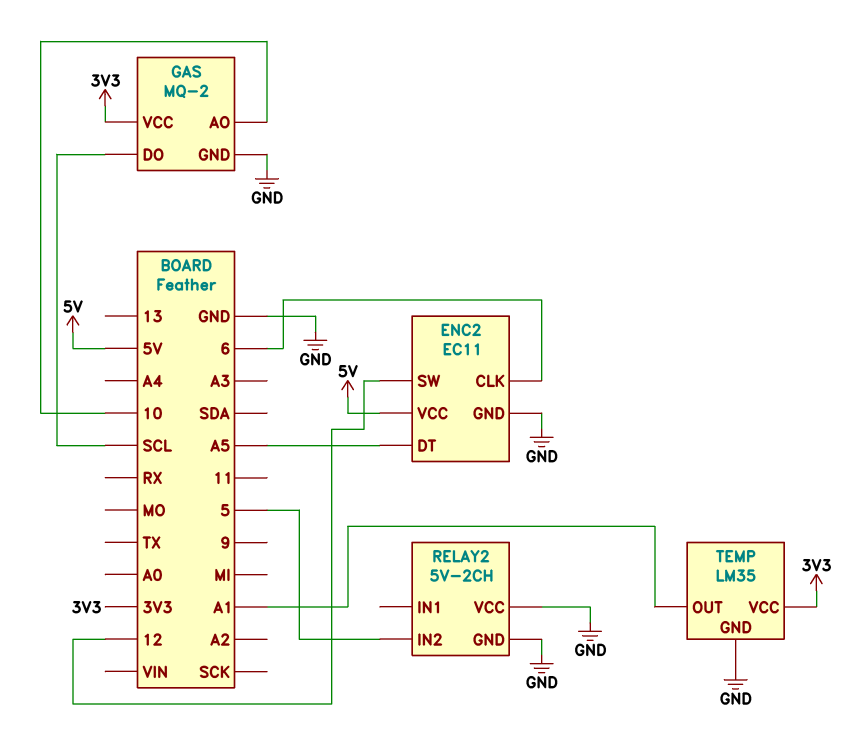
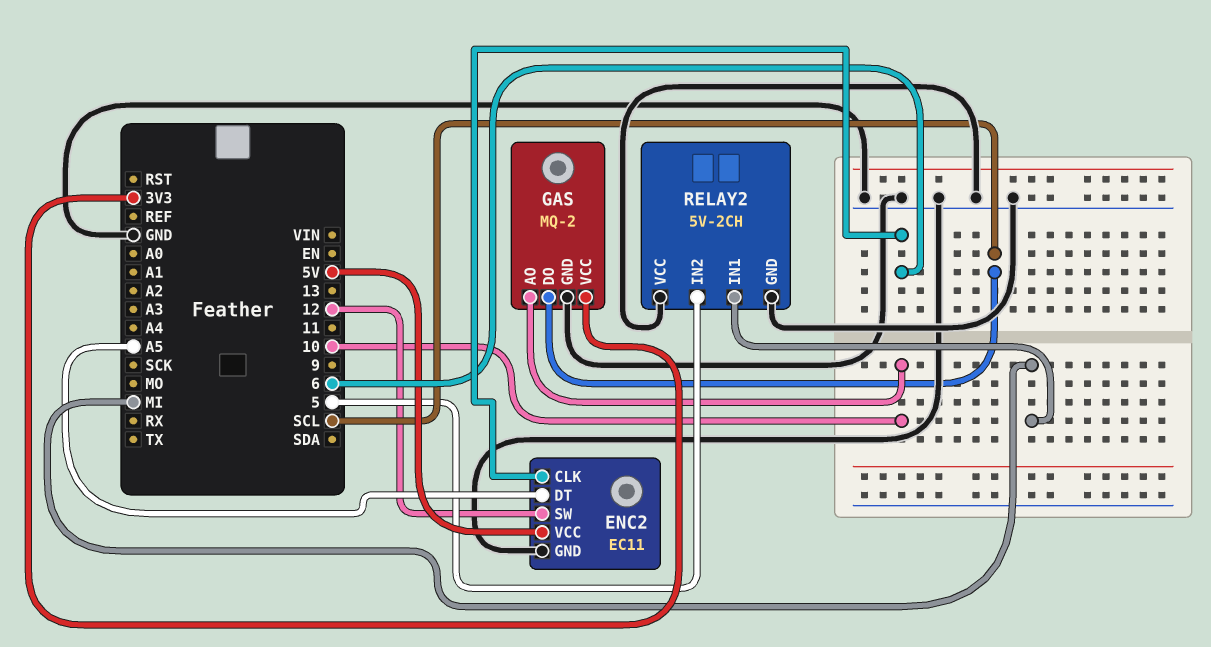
RELAY2 pin IN1: none -> MI
TEMP: LM35 -> none
TEMP pin GND: GND -> none
TEMP pin OUT: A1 -> none
TEMP pin VCC: 3V3 -> none

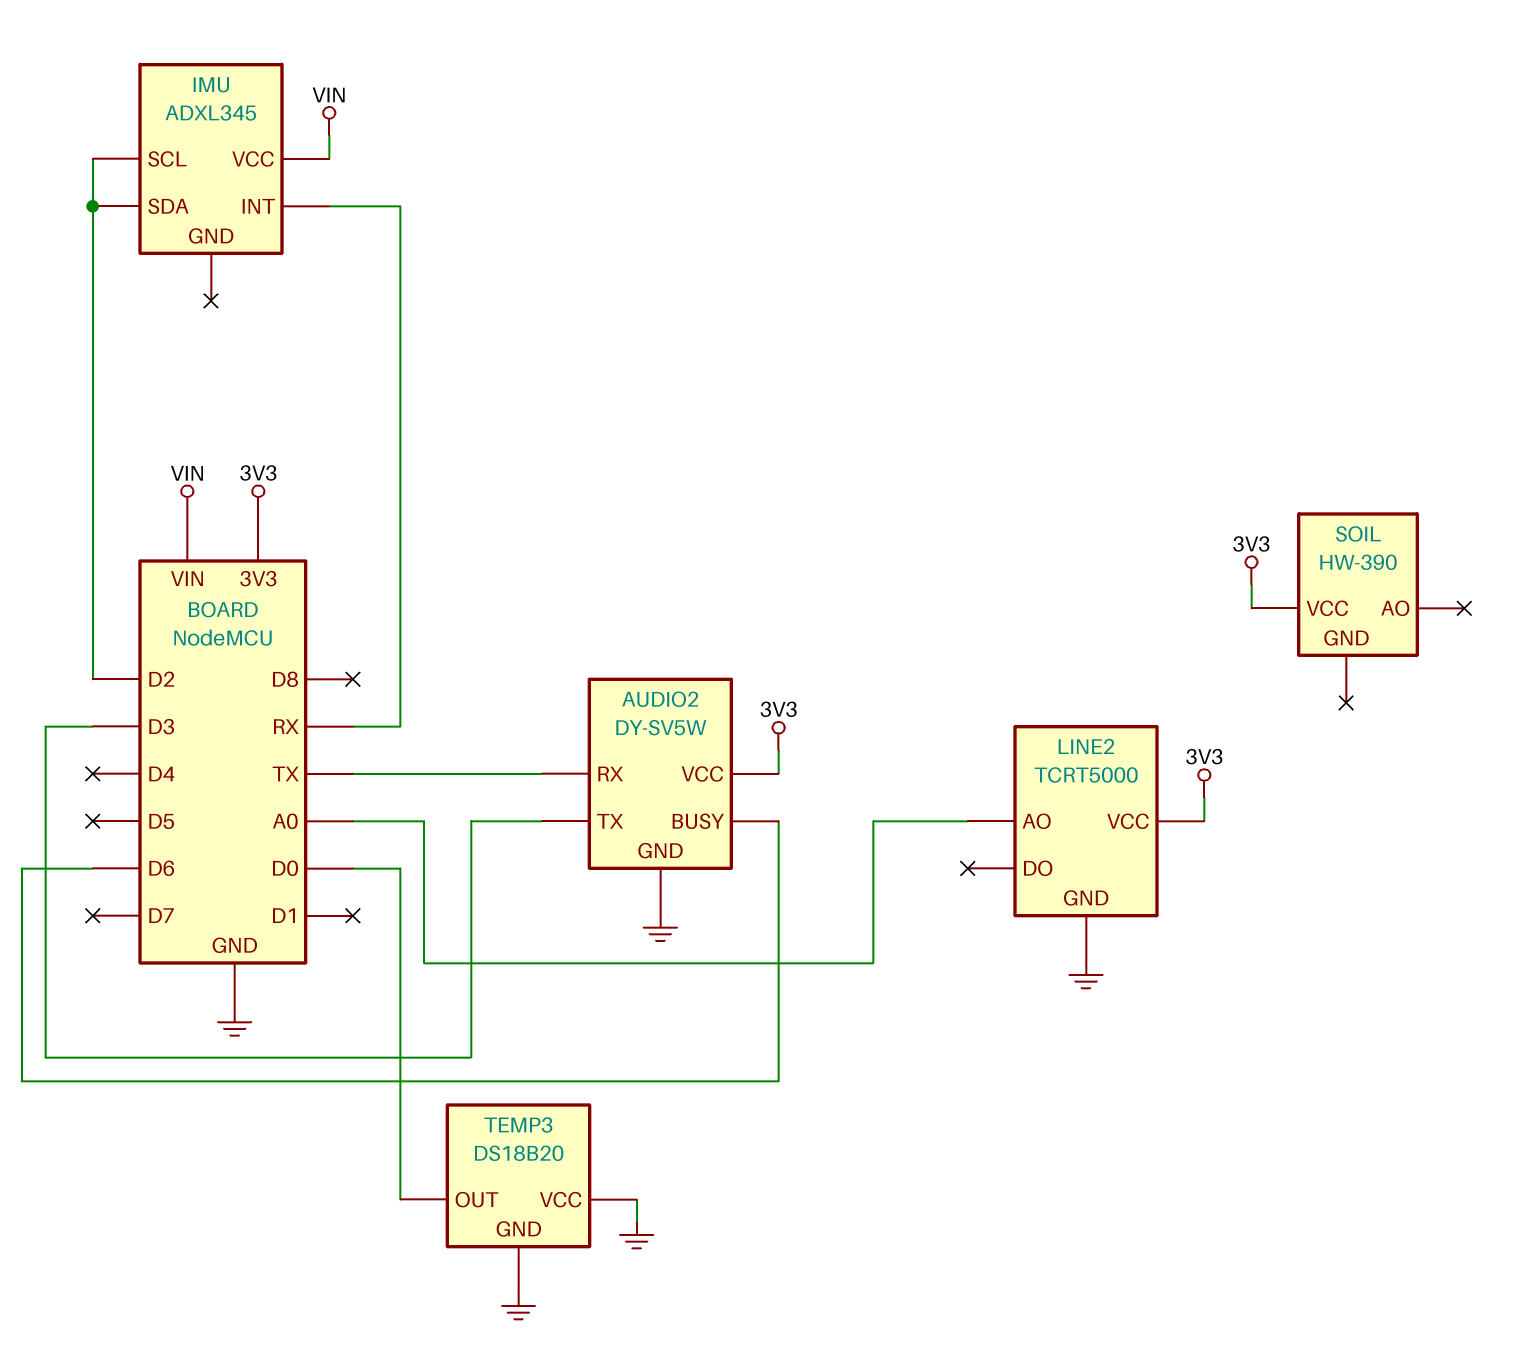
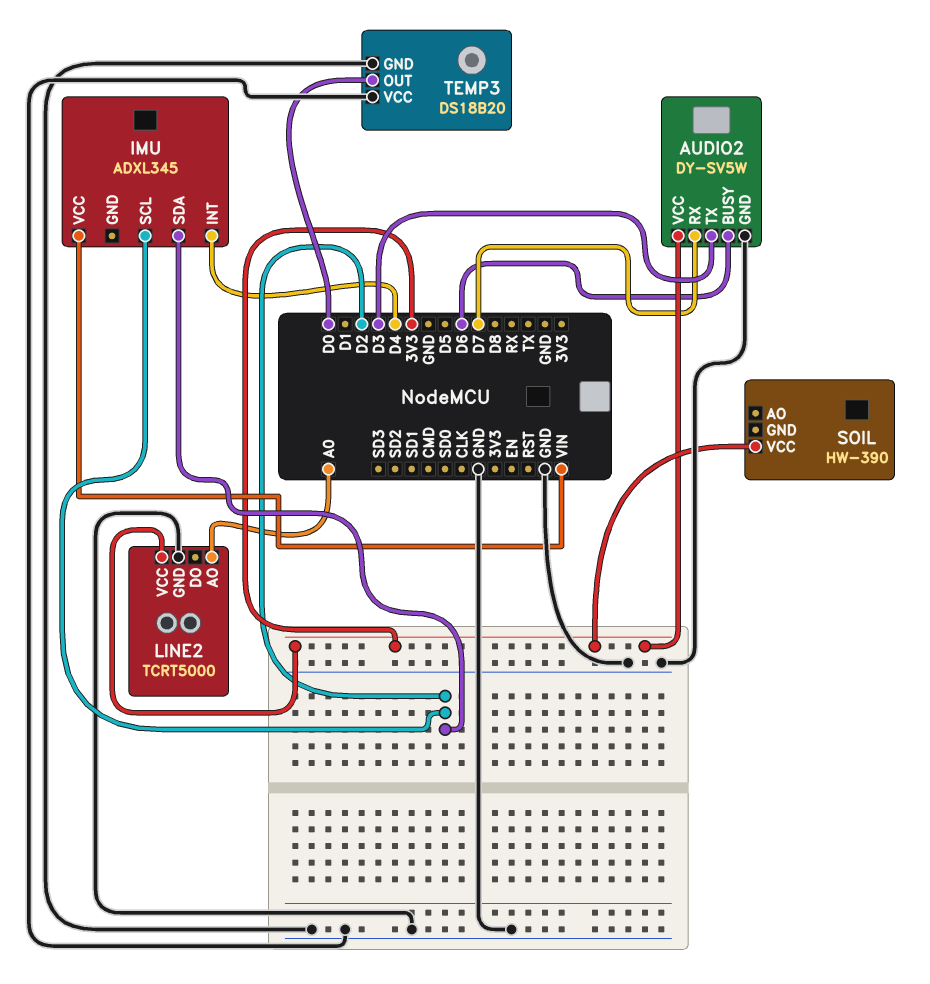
AUDIO2 pin RX: TX -> D7
IMU pin INT: RX -> D4

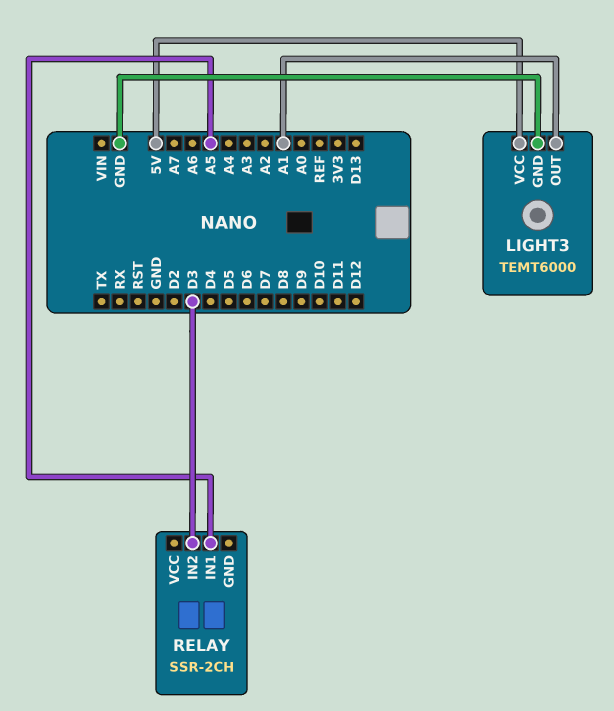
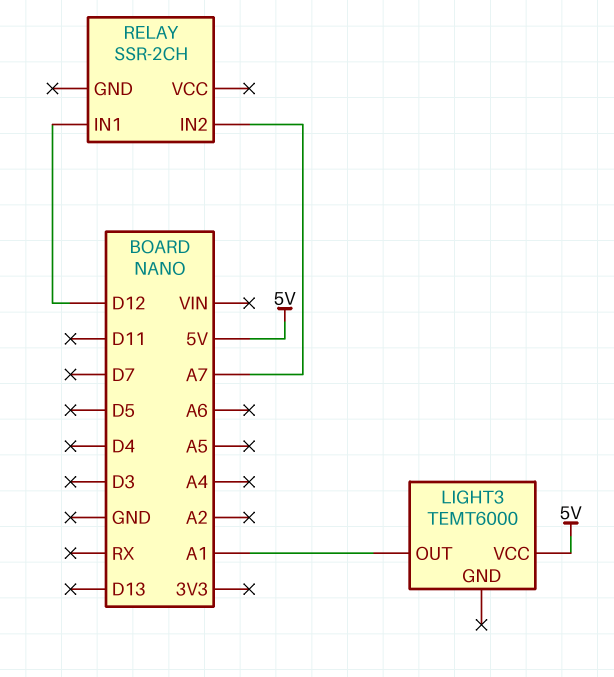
LIGHT3 pin GND: GND -> none
RELAY pin IN1: A5 -> D12
RELAY pin IN2: D3 -> A7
***
_Assignment_.
Copy the data word for word, no pictures.

_Exercise response_.
RELAY2 pin IN1: none -> MI
TEMP: LM35 -> none
TEMP pin GND: GND -> none
TEMP pin OUT: A1 -> none
TEMP pin VCC: 3V3 -> none

AUDIO2 pin RX: TX -> D7
IMU pin INT: RX -> D4

LIGHT3 pin GND: GND -> none
RELAY pin IN1: A5 -> D12
RELAY pin IN2: D3 -> A7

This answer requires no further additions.